Problem requirements - Could you repeat word for word only the lines from the one containing "grey plate [334,465,445,575] -> none" to the last line of the data below?

*** Data shown Section Begins ***

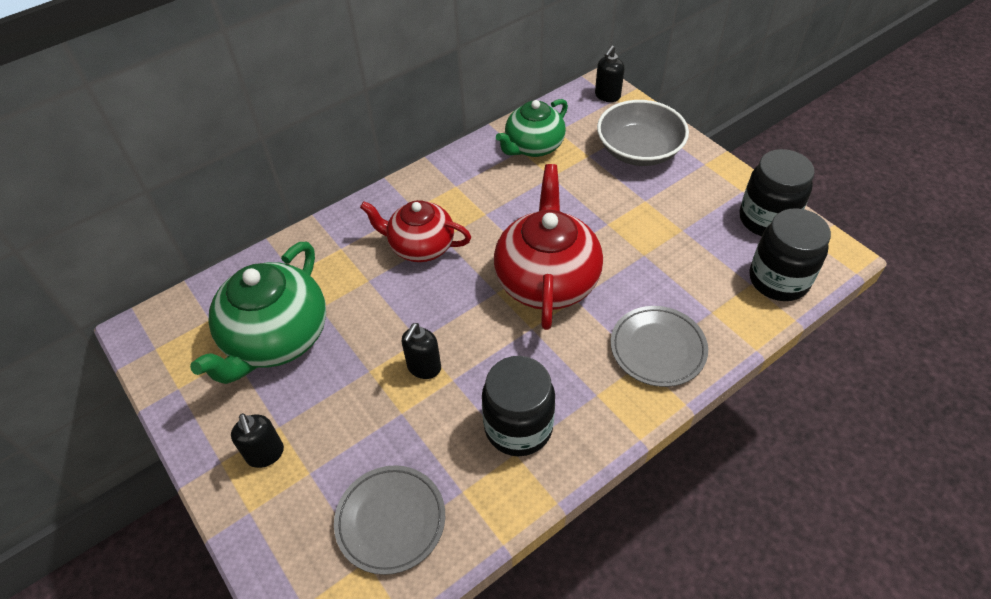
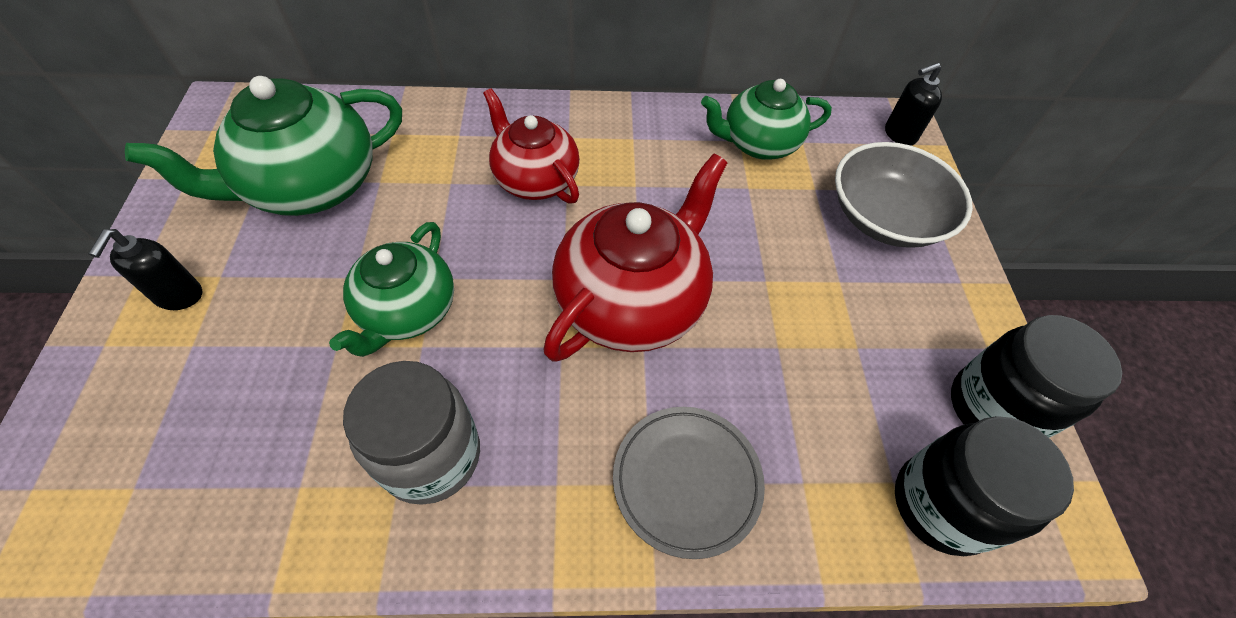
camera: 30 degrees right, 5 degrees up
grey plate [334,465,445,575] -> none
black soap dispenser [402,323,441,379] -> green teapot [329,222,454,357]
black jar [482,356,555,456] -> grey jar [343,361,480,505]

*** Data shown Section Ends ***

Written solution -
grey plate [334,465,445,575] -> none
black soap dispenser [402,323,441,379] -> green teapot [329,222,454,357]
black jar [482,356,555,456] -> grey jar [343,361,480,505]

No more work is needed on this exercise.